Exercise brief:
Below are entries. Copy exactly the lines running from the line that holds "R2: none -> 1.1k (ISO_C, LEVEL)" to the line that holds "R18: none -> 56 (OUT, VCTRL)", with both ends included.

>>

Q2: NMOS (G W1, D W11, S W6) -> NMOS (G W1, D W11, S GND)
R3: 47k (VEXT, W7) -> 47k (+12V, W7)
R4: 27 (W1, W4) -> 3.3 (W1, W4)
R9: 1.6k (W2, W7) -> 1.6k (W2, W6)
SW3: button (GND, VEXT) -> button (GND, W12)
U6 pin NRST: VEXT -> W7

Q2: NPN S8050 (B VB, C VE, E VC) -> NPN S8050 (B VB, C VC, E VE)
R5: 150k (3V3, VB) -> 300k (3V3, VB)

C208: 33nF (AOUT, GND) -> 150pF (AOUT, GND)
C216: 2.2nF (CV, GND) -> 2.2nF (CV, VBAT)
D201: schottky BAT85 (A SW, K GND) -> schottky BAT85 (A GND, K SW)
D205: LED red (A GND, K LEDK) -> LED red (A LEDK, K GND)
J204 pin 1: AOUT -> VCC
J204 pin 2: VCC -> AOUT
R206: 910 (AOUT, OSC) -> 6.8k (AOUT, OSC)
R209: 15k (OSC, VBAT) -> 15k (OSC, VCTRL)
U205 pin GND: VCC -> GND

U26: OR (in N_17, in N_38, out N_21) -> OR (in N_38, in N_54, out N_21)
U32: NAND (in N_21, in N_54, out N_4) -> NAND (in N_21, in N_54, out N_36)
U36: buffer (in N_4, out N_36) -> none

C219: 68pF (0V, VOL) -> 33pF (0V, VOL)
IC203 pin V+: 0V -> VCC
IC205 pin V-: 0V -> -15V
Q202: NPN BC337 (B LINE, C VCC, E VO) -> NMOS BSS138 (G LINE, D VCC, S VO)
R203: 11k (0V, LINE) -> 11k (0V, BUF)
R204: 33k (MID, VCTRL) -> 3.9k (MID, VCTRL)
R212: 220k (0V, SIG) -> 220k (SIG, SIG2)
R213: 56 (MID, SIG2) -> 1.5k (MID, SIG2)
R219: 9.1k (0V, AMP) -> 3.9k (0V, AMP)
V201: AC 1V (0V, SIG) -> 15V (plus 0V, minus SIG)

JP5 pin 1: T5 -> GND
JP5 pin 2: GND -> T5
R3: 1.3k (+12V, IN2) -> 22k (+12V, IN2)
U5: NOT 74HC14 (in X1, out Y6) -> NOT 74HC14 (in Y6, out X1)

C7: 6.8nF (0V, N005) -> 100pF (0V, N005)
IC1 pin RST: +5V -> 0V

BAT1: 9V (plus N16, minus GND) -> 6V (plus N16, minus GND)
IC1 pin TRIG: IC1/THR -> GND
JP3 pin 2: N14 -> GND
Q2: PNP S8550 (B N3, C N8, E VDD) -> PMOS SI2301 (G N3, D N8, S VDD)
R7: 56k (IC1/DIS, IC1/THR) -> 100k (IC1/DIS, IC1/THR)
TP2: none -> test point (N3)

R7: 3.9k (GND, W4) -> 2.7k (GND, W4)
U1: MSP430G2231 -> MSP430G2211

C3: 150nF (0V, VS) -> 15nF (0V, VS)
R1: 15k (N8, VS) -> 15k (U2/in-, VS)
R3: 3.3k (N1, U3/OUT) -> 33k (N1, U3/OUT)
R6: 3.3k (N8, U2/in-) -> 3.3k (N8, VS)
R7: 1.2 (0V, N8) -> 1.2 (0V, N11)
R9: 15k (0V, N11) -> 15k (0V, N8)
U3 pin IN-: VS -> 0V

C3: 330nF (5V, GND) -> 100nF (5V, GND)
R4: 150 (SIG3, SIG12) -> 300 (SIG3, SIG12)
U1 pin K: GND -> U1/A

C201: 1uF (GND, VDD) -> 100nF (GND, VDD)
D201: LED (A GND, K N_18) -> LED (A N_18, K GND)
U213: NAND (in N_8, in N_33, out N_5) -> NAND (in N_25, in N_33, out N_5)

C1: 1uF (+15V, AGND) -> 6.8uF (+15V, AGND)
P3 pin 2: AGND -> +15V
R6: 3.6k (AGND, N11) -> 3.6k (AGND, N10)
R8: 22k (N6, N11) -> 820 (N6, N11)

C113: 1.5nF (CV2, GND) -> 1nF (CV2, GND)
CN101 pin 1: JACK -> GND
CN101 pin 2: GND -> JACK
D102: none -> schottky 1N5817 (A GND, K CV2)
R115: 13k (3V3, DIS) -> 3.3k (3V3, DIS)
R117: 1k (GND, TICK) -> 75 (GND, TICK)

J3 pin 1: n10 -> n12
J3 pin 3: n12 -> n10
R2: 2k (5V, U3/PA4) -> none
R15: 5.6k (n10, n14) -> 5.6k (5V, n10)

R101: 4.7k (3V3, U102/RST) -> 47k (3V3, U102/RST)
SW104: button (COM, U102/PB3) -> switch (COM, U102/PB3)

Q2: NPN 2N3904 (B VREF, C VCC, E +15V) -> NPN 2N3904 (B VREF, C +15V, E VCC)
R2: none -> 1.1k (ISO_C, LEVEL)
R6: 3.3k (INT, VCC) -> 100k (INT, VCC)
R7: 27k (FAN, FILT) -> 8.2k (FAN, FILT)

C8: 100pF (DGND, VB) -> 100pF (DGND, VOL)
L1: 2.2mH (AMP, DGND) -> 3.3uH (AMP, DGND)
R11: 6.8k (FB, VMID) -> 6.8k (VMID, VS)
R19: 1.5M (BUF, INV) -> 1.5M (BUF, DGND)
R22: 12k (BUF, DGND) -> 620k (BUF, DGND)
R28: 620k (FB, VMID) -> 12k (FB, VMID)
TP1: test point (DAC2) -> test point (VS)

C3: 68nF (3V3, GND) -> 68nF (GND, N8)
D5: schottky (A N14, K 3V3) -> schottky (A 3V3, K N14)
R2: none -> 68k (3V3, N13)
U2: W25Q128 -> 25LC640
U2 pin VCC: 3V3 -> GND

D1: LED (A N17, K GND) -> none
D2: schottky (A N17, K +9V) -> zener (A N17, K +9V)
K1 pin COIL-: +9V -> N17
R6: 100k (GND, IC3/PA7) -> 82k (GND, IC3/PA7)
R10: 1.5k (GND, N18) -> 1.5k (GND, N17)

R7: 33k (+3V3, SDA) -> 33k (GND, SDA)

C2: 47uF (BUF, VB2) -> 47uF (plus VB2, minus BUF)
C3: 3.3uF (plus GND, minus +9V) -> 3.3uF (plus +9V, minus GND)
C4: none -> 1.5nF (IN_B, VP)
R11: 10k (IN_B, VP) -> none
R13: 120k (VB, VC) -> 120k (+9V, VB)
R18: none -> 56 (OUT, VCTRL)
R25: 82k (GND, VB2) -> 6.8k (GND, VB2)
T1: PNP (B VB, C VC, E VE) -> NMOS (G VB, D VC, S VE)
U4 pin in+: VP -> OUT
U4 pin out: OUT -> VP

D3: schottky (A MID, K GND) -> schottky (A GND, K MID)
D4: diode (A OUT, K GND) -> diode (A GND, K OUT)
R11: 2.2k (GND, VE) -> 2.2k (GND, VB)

<<

Answer:
R2: none -> 1.1k (ISO_C, LEVEL)
R6: 3.3k (INT, VCC) -> 100k (INT, VCC)
R7: 27k (FAN, FILT) -> 8.2k (FAN, FILT)

C8: 100pF (DGND, VB) -> 100pF (DGND, VOL)
L1: 2.2mH (AMP, DGND) -> 3.3uH (AMP, DGND)
R11: 6.8k (FB, VMID) -> 6.8k (VMID, VS)
R19: 1.5M (BUF, INV) -> 1.5M (BUF, DGND)
R22: 12k (BUF, DGND) -> 620k (BUF, DGND)
R28: 620k (FB, VMID) -> 12k (FB, VMID)
TP1: test point (DAC2) -> test point (VS)

C3: 68nF (3V3, GND) -> 68nF (GND, N8)
D5: schottky (A N14, K 3V3) -> schottky (A 3V3, K N14)
R2: none -> 68k (3V3, N13)
U2: W25Q128 -> 25LC640
U2 pin VCC: 3V3 -> GND

D1: LED (A N17, K GND) -> none
D2: schottky (A N17, K +9V) -> zener (A N17, K +9V)
K1 pin COIL-: +9V -> N17
R6: 100k (GND, IC3/PA7) -> 82k (GND, IC3/PA7)
R10: 1.5k (GND, N18) -> 1.5k (GND, N17)

R7: 33k (+3V3, SDA) -> 33k (GND, SDA)

C2: 47uF (BUF, VB2) -> 47uF (plus VB2, minus BUF)
C3: 3.3uF (plus GND, minus +9V) -> 3.3uF (plus +9V, minus GND)
C4: none -> 1.5nF (IN_B, VP)
R11: 10k (IN_B, VP) -> none
R13: 120k (VB, VC) -> 120k (+9V, VB)
R18: none -> 56 (OUT, VCTRL)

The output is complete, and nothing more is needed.